• _Problem to work on_: The lines you return must be all those in the data that hold the string "rotated".

────────────────────────────────────────

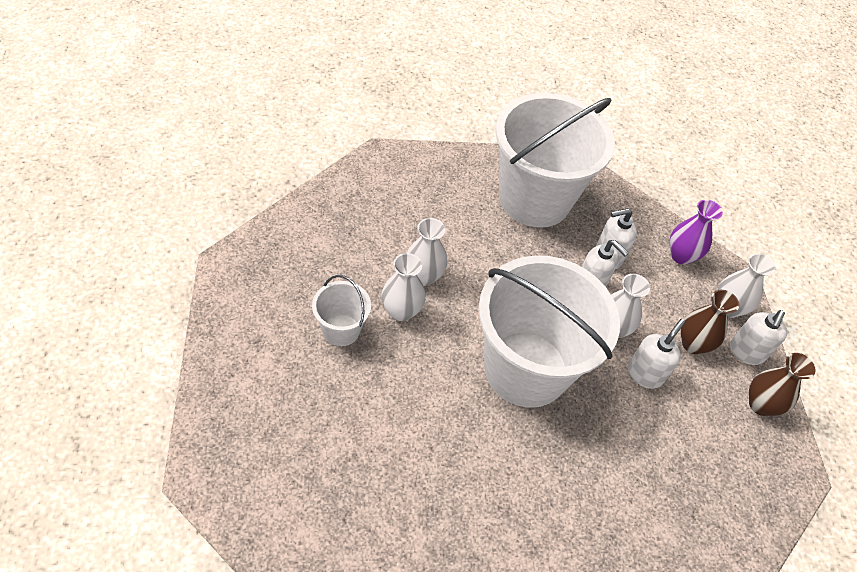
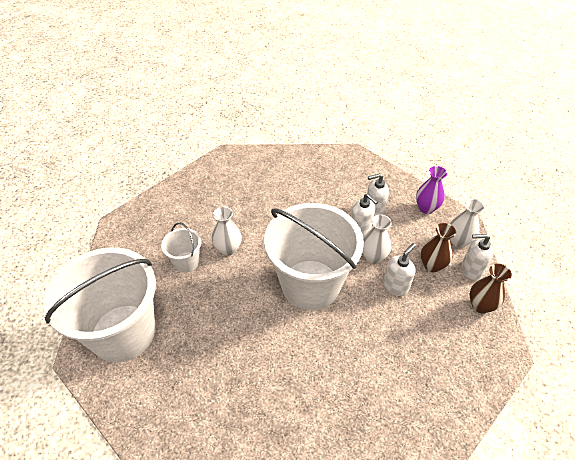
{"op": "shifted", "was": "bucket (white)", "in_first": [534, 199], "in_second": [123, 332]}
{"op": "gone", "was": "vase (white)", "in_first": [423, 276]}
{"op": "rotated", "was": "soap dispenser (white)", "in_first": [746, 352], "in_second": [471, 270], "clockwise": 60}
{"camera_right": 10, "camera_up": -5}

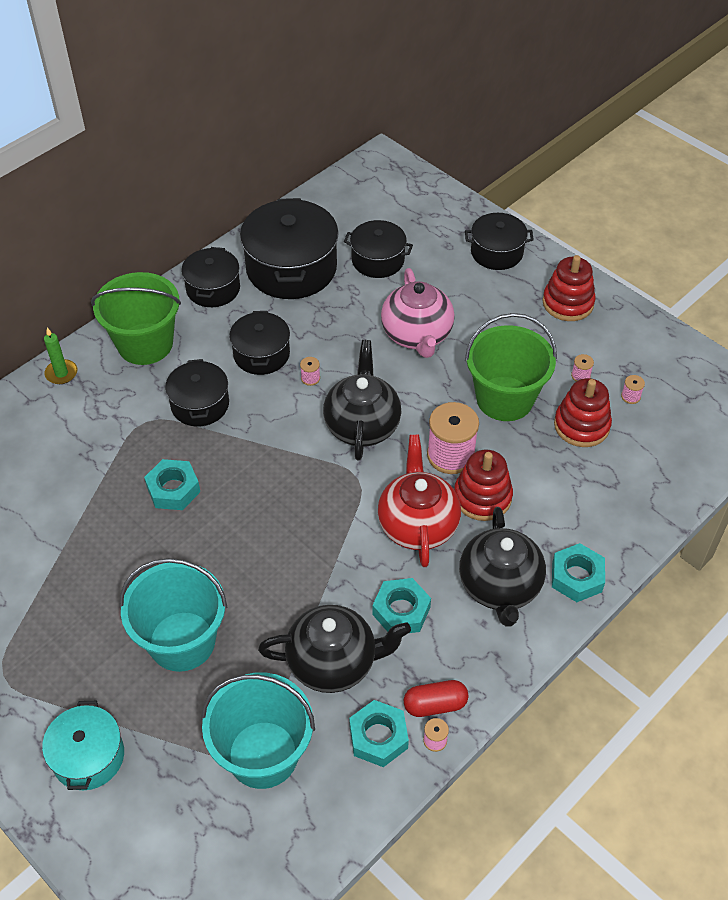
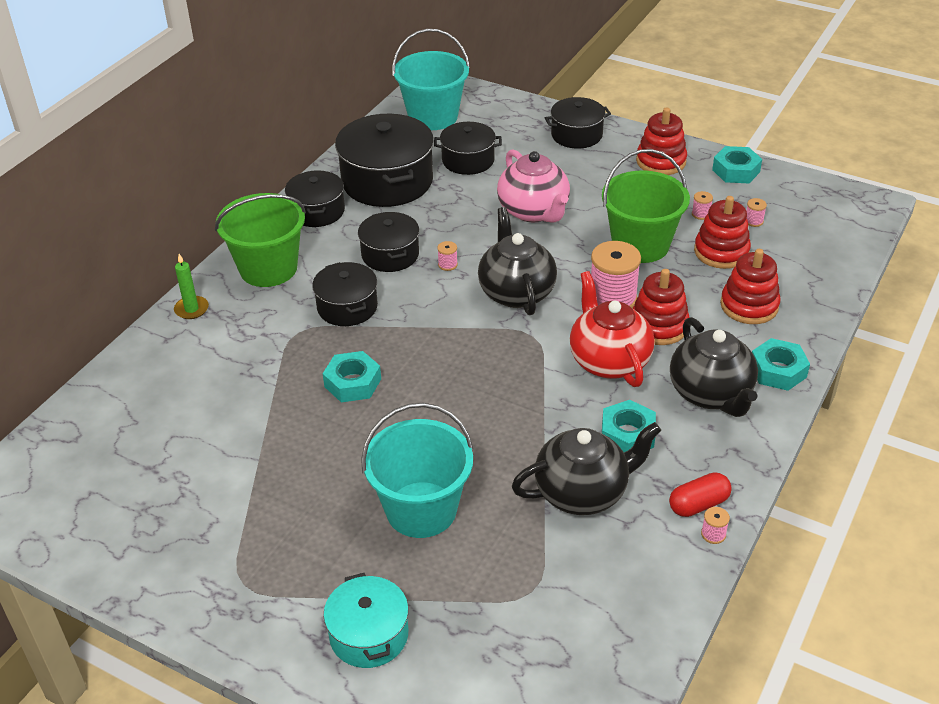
{"op": "shifted", "was": "bucket (turquoise)", "in_first": [263, 754], "in_second": [433, 116]}
{"op": "shifted", "was": "nut (turquoise)", "in_first": [378, 737], "in_second": [736, 171]}
{"op": "new", "now": "stacking toy (red)", "in_second": [749, 306]}
{"camera_right": -15, "camera_up": -10}

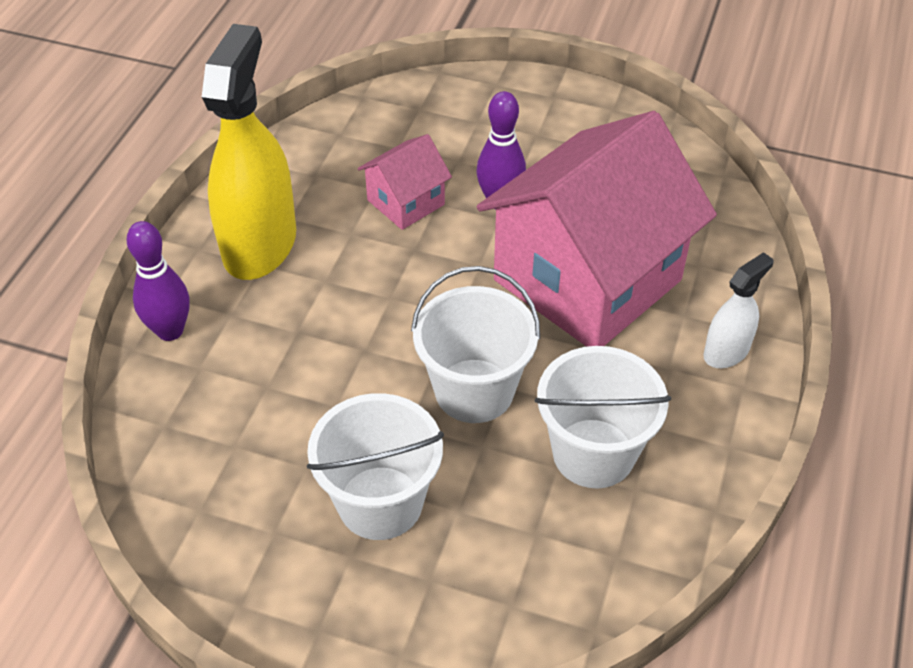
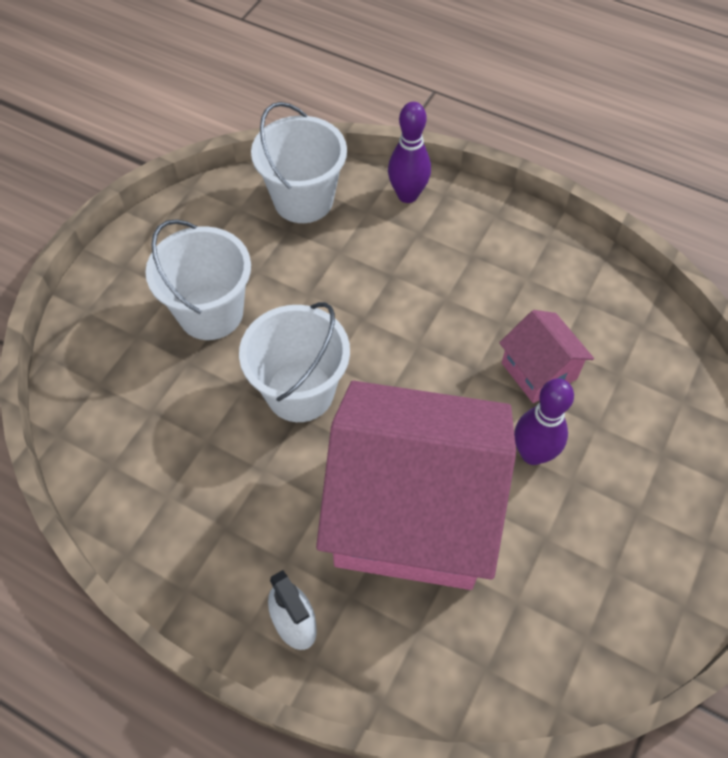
{"op": "gone", "was": "spray bottle (yellow)", "in_first": [260, 244]}
{"op": "rotated", "was": "house (pink)", "in_first": [587, 280], "in_second": [412, 513], "clockwise": -45}
{"op": "shifted", "was": "bucket (white)", "in_first": [593, 453], "in_second": [303, 200]}
{"camera_right": 100, "camera_up": 10}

────────────────────────────────────────

• _Response_:
{"op": "rotated", "was": "soap dispenser (white)", "in_first": [746, 352], "in_second": [471, 270], "clockwise": 60}
{"op": "rotated", "was": "house (pink)", "in_first": [587, 280], "in_second": [412, 513], "clockwise": -45}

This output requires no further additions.